Exercise directions ▸ Copy the records starting at their beginning and ending at the line containing "Figure [540, 2004]", and substitute "position" for "coordinate" with everything else unchanged.

Text and element location records ▸
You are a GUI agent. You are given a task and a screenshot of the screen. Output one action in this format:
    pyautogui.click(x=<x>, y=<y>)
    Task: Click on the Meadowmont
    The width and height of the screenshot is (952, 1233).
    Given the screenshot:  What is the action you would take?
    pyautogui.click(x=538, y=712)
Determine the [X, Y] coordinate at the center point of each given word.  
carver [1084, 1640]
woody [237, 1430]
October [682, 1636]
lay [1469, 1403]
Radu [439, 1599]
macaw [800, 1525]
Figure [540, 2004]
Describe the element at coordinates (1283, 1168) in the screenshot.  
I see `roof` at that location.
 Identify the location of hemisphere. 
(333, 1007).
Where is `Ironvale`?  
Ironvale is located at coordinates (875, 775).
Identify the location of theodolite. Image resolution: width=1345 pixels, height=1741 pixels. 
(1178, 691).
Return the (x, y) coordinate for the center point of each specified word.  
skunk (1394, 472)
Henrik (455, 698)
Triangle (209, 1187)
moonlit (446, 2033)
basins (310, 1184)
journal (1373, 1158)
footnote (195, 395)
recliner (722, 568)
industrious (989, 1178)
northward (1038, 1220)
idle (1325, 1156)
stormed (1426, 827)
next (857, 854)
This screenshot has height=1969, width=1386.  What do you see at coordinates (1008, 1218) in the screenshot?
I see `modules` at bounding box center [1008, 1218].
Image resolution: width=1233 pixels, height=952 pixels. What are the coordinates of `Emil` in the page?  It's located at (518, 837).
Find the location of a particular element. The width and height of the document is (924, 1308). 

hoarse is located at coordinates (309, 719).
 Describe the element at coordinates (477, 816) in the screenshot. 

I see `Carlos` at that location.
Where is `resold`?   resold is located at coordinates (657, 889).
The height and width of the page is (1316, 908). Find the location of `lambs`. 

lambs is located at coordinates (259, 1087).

Written response ▸
You are a GUI agent. You are given a task and a screenshot of the screen. Output one action in this format:
    pyautogui.click(x=<x>, y=<y>)
    Task: Click on the Meadowmont
    The width and height of the screenshot is (952, 1233).
    Given the screenshot:  What is the action you would take?
    pyautogui.click(x=538, y=712)
Determine the [X, Y] position at the center point of each given word.  
carver [1084, 1640]
woody [237, 1430]
October [682, 1636]
lay [1469, 1403]
Radu [439, 1599]
macaw [800, 1525]
Figure [540, 2004]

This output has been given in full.